Given data
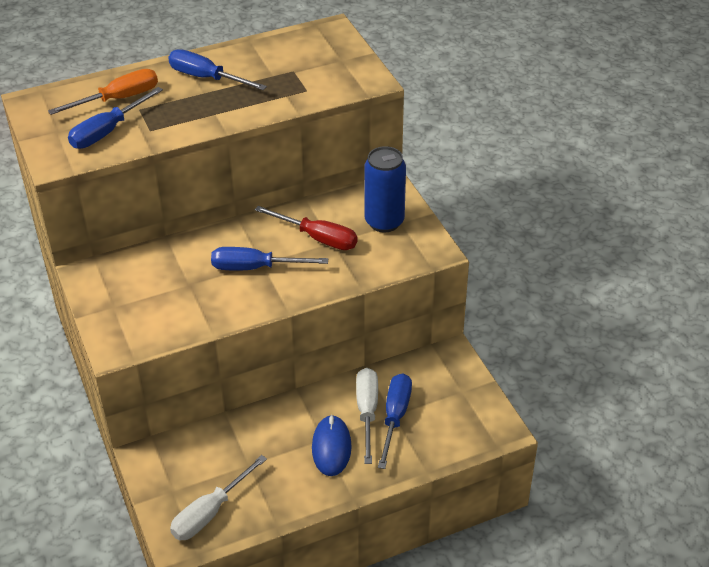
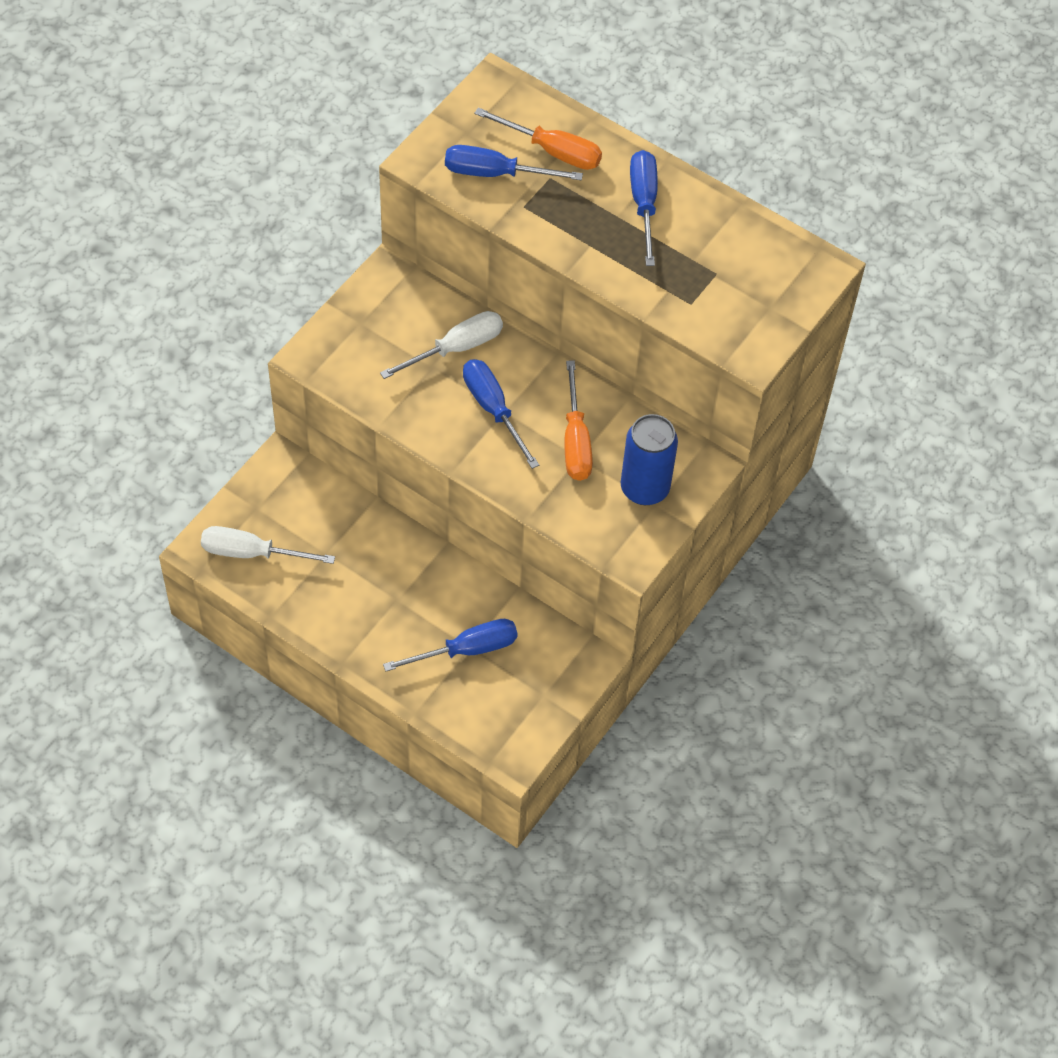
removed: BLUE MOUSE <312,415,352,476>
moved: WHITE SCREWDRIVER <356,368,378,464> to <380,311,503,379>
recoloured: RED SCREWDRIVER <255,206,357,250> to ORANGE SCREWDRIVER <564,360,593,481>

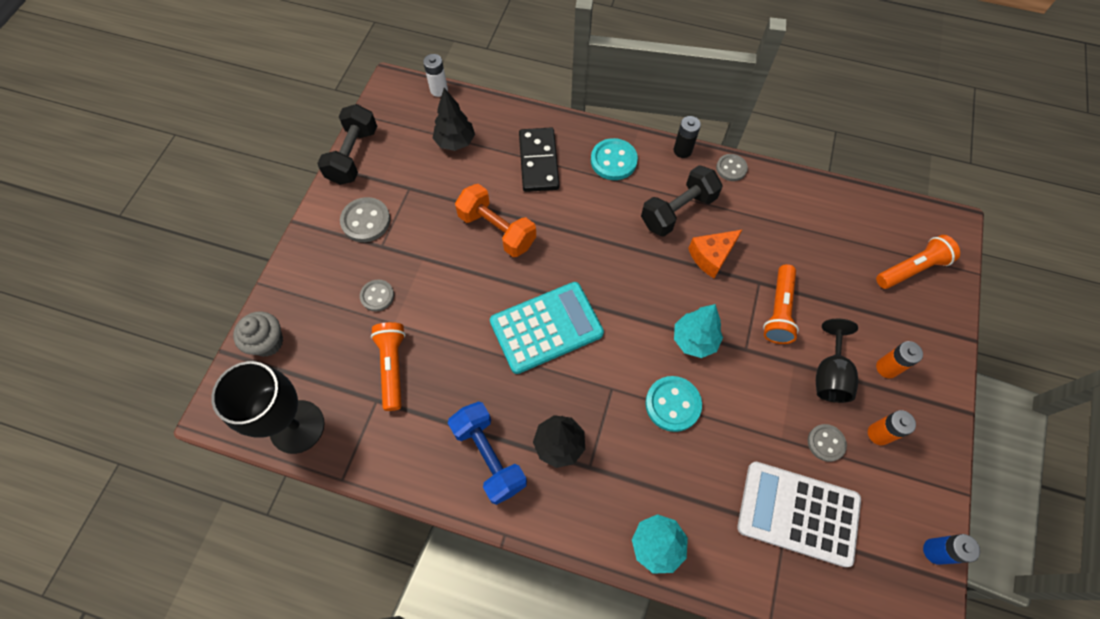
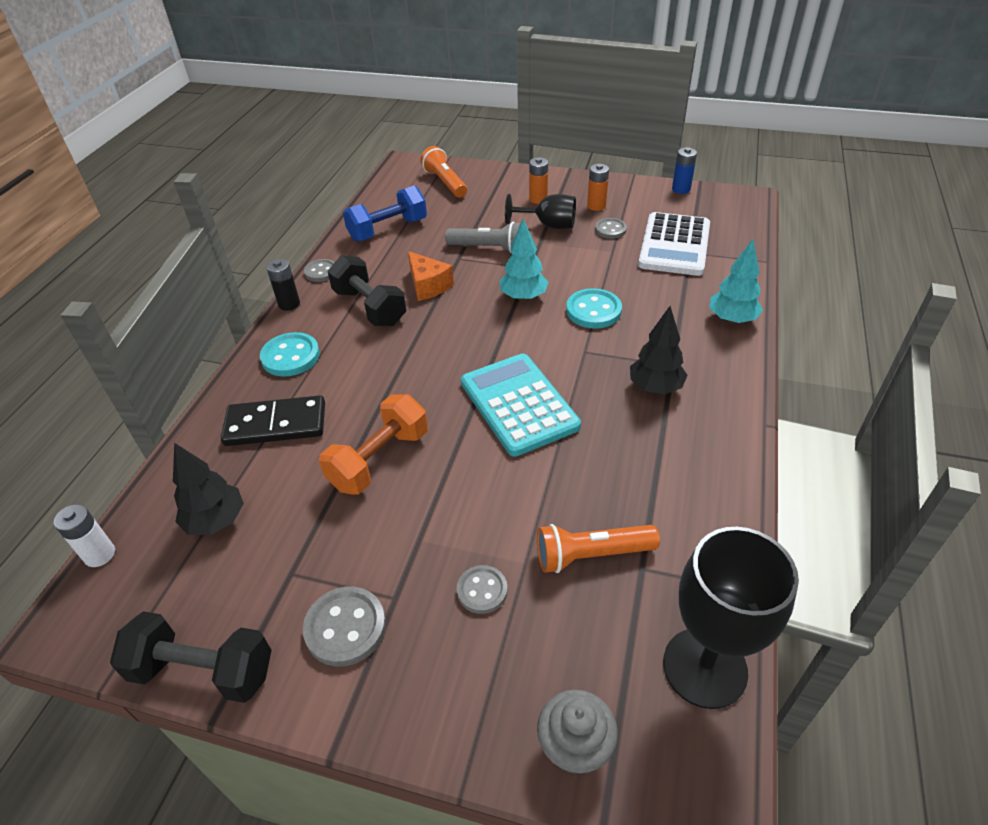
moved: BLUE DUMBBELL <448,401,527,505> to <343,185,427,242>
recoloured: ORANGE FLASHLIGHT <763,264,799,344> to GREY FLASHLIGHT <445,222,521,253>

---

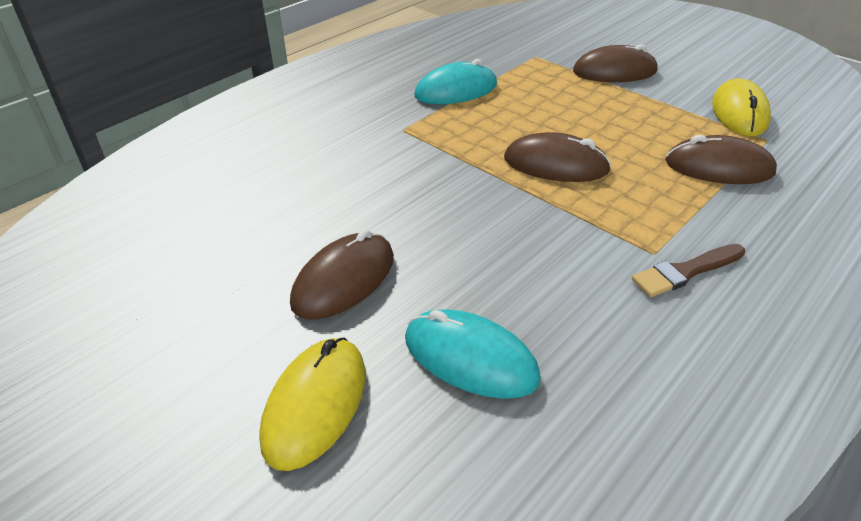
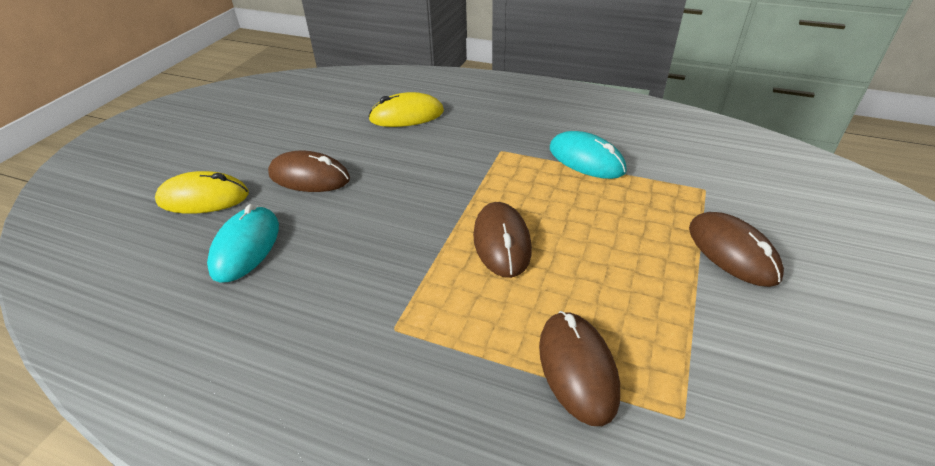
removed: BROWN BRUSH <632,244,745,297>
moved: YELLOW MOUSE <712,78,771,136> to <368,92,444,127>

---

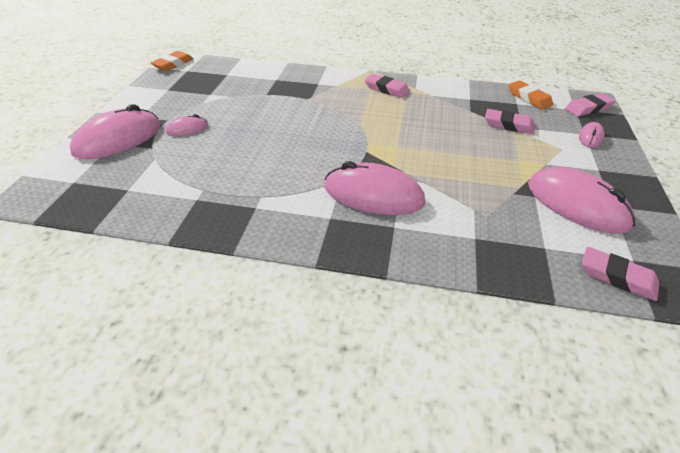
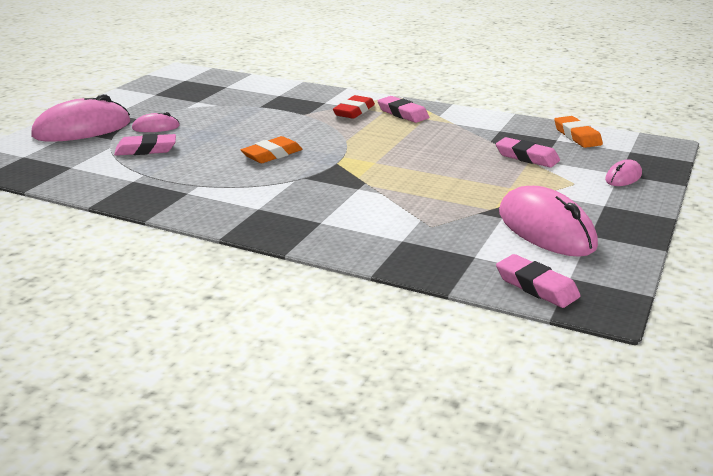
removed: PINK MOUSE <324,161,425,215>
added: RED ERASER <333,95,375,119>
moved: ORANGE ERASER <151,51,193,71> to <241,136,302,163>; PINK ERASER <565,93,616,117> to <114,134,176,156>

About this exercise
The exact lines of the material above starting at the one that contains "removed: BLUE MOUSE <312,415,352,476>" and ending at the one that contains "moved: WHITE SCREWDRIVER" are what to retype; leave out everything else.

Solution for this exercise
removed: BLUE MOUSE <312,415,352,476>
moved: WHITE SCREWDRIVER <356,368,378,464> to <380,311,503,379>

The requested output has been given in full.